_Instructions to follow_. Only the lines from the one containing "recoloured | ratón" to the end of the listing below are wanted, repeated exactly.

(Material provided Opens)

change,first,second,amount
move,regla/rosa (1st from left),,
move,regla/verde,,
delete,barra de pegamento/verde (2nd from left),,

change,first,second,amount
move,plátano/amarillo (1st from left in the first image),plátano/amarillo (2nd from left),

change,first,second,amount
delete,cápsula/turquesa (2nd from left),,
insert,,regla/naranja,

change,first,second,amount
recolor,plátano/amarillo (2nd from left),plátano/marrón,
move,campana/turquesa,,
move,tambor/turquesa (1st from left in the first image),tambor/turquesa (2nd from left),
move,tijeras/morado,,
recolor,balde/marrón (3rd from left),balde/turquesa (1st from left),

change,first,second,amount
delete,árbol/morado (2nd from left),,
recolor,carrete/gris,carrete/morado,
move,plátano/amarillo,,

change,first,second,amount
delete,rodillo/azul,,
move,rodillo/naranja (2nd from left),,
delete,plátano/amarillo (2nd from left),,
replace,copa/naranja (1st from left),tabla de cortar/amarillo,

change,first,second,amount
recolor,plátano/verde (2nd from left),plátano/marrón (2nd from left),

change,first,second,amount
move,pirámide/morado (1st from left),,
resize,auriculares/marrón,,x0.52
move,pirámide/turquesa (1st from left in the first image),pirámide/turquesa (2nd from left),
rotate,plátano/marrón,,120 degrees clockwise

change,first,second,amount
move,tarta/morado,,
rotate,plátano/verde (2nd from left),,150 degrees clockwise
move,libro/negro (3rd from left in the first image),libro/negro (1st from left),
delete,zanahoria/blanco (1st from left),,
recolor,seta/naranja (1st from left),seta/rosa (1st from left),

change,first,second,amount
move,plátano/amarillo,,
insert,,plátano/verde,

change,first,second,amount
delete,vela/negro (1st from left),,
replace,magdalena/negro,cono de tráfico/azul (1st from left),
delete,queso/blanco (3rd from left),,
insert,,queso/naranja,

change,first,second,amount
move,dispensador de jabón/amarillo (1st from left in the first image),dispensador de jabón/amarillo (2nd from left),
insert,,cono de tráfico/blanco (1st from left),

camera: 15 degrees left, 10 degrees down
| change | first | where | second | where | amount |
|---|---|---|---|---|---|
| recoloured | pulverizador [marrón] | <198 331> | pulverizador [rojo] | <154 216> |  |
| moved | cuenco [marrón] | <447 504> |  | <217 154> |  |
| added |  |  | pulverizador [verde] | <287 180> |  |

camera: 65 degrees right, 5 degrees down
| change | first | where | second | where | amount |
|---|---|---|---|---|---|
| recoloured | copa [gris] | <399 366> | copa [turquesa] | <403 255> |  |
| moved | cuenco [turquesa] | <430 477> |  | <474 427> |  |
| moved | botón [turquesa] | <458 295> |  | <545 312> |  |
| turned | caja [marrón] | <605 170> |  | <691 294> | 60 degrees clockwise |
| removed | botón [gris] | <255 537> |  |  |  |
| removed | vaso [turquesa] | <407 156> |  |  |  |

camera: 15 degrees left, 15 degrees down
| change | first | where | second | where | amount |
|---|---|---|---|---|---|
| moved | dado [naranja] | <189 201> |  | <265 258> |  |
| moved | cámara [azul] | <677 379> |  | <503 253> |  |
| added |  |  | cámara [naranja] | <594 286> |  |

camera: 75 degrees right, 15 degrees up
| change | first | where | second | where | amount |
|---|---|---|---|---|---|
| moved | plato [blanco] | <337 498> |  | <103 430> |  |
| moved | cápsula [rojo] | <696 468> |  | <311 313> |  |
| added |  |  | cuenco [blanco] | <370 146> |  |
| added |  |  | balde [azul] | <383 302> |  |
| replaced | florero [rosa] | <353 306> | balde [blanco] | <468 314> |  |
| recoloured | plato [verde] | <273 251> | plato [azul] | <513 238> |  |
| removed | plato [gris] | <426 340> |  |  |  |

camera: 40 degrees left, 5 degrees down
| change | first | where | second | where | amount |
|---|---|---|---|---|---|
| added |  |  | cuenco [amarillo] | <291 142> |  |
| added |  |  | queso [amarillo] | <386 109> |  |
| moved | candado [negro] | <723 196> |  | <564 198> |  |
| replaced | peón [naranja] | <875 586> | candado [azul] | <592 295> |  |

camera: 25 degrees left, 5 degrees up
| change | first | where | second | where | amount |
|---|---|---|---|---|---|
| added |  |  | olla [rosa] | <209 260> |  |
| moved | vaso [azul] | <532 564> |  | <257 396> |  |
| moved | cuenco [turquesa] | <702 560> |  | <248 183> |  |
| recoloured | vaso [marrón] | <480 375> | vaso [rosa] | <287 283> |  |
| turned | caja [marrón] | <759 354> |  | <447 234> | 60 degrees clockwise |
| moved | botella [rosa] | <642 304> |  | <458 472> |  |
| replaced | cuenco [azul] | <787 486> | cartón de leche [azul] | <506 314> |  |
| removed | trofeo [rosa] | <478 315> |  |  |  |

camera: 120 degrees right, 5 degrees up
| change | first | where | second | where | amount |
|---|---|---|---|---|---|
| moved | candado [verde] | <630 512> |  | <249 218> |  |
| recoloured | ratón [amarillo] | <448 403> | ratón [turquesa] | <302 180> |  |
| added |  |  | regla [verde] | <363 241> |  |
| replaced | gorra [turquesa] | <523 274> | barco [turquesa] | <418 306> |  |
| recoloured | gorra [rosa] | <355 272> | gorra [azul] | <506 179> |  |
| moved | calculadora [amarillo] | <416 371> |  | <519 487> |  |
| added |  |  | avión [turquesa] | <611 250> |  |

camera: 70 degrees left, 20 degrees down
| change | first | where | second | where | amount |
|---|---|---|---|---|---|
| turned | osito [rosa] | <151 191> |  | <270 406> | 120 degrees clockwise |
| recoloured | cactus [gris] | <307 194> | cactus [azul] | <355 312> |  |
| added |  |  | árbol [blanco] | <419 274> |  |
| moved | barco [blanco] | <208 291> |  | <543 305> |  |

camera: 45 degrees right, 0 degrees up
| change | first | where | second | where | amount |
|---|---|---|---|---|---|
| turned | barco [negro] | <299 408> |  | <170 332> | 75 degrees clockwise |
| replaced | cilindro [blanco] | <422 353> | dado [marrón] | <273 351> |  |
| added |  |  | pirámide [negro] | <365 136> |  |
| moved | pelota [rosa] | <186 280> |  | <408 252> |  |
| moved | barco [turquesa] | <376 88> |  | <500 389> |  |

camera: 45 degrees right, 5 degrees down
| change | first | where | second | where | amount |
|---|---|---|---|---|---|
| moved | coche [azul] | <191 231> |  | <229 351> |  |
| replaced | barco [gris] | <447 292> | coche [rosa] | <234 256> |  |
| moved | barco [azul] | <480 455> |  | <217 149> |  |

(Material provided Closes)

_Exercise result_.
| recoloured | ratón [amarillo] | <448 403> | ratón [turquesa] | <302 180> |  |
| added |  |  | regla [verde] | <363 241> |  |
| replaced | gorra [turquesa] | <523 274> | barco [turquesa] | <418 306> |  |
| recoloured | gorra [rosa] | <355 272> | gorra [azul] | <506 179> |  |
| moved | calculadora [amarillo] | <416 371> |  | <519 487> |  |
| added |  |  | avión [turquesa] | <611 250> |  |

camera: 70 degrees left, 20 degrees down
| change | first | where | second | where | amount |
|---|---|---|---|---|---|
| turned | osito [rosa] | <151 191> |  | <270 406> | 120 degrees clockwise |
| recoloured | cactus [gris] | <307 194> | cactus [azul] | <355 312> |  |
| added |  |  | árbol [blanco] | <419 274> |  |
| moved | barco [blanco] | <208 291> |  | <543 305> |  |

camera: 45 degrees right, 0 degrees up
| change | first | where | second | where | amount |
|---|---|---|---|---|---|
| turned | barco [negro] | <299 408> |  | <170 332> | 75 degrees clockwise |
| replaced | cilindro [blanco] | <422 353> | dado [marrón] | <273 351> |  |
| added |  |  | pirámide [negro] | <365 136> |  |
| moved | pelota [rosa] | <186 280> |  | <408 252> |  |
| moved | barco [turquesa] | <376 88> |  | <500 389> |  |

camera: 45 degrees right, 5 degrees down
| change | first | where | second | where | amount |
|---|---|---|---|---|---|
| moved | coche [azul] | <191 231> |  | <229 351> |  |
| replaced | barco [gris] | <447 292> | coche [rosa] | <234 256> |  |
| moved | barco [azul] | <480 455> |  | <217 149> |  |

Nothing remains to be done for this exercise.